-------- INFORMATION SHOWN --------

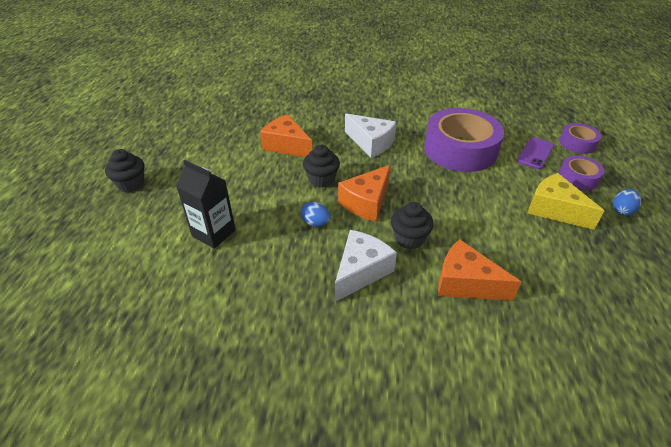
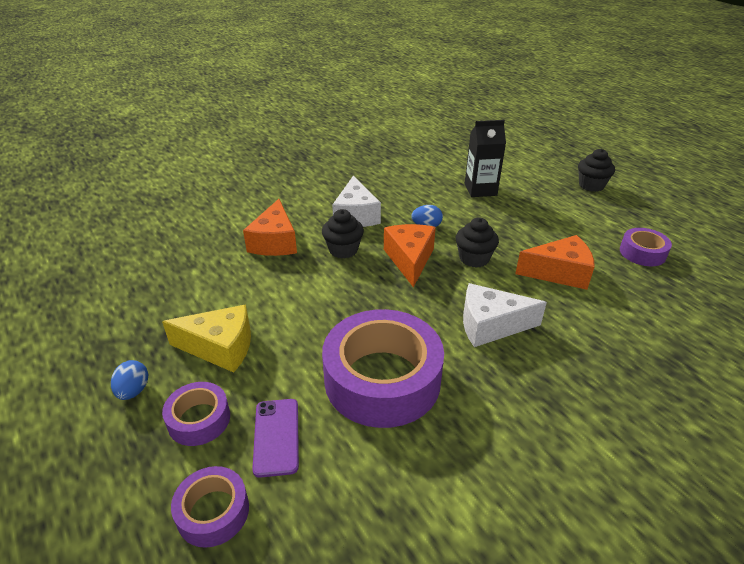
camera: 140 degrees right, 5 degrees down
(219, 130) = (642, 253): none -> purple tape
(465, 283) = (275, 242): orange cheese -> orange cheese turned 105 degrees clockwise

--------
-------- INFORMATION SHOWN --------

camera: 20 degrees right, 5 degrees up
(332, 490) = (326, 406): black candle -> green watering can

--------

▸ **THE PROBLEM**: How many of the lines above contain the word "right"? Give the number alone.

▸ **ANSWER SECTION**: 2